_Instructions to follow_.
Show each line of the records in which the word "table" occurs.

_Dataset records_.
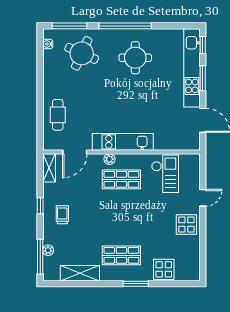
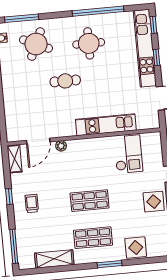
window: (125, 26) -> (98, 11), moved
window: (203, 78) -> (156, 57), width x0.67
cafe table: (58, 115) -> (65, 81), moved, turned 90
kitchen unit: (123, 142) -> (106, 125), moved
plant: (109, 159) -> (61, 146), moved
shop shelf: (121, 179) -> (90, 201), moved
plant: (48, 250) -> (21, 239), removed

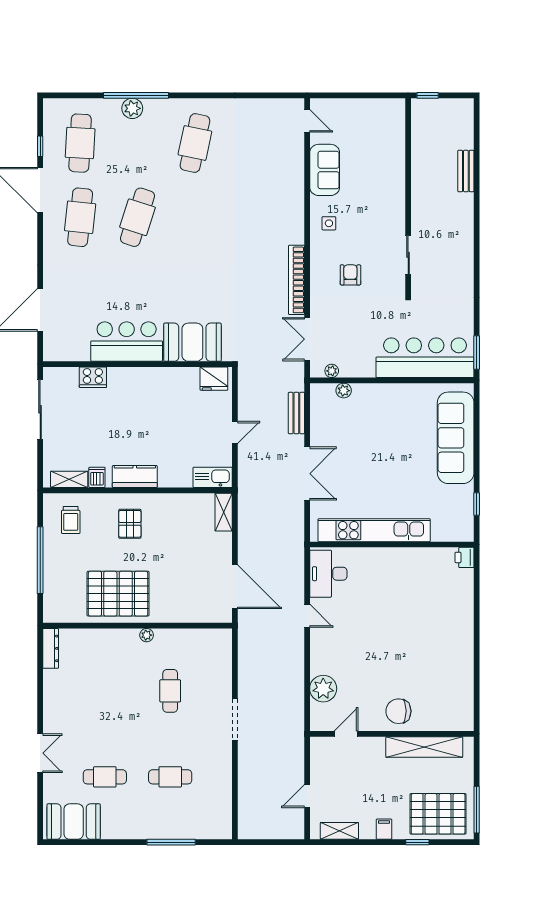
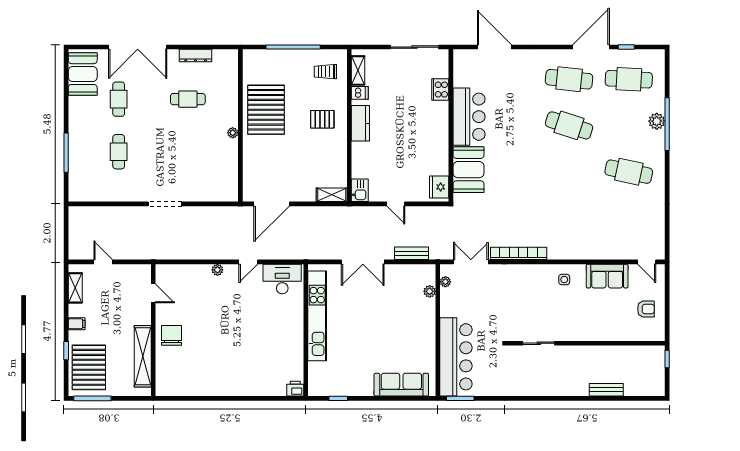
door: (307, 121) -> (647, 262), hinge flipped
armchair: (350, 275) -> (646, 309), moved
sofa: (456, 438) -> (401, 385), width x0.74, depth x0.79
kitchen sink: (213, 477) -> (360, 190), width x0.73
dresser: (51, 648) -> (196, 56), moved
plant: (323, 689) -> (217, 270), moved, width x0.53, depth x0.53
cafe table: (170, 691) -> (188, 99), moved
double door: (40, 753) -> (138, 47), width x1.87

_Task result_.
cafe table: (58, 115) -> (65, 81), moved, turned 90
cafe table: (170, 691) -> (188, 99), moved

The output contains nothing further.